• _EXERCISE_
Show the lines below that contain the string "none".

Records from a data source
--- START ---

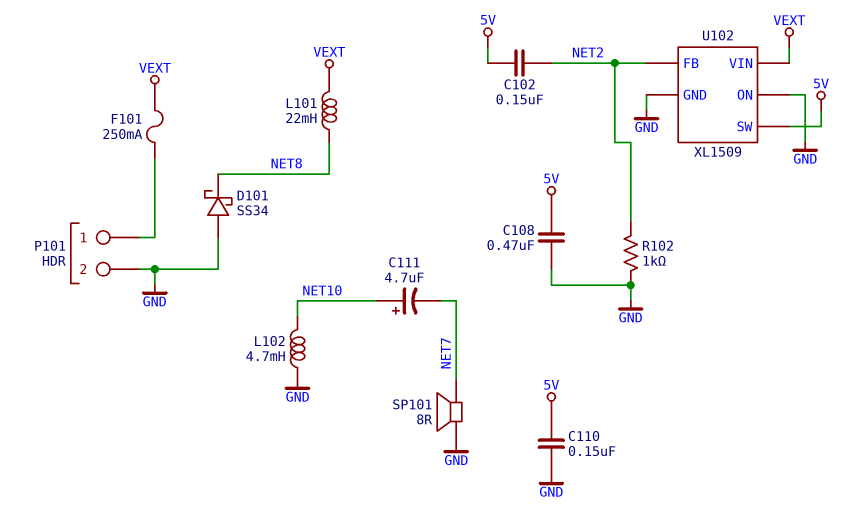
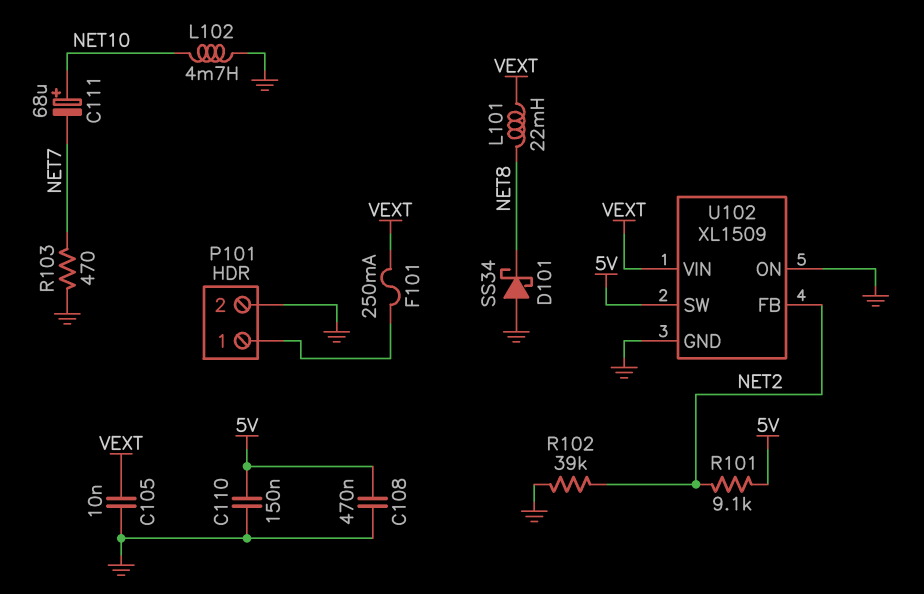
C102: 150nF (5V, NET2) -> none
C105: none -> 10nF (GND, VEXT)
C111: 4.7uF (plus NET10, minus NET7) -> 68uF (plus NET10, minus NET7)
R101: none -> 9.1k (5V, NET2)
R102: 1k (GND, NET2) -> 39k (GND, NET2)
R103: none -> 470 (GND, NET7)
SP101: speaker 8R (GND, NET7) -> none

--- END ---

• _SOLVED PROBLEM_
C102: 150nF (5V, NET2) -> none
C105: none -> 10nF (GND, VEXT)
R101: none -> 9.1k (5V, NET2)
R103: none -> 470 (GND, NET7)
SP101: speaker 8R (GND, NET7) -> none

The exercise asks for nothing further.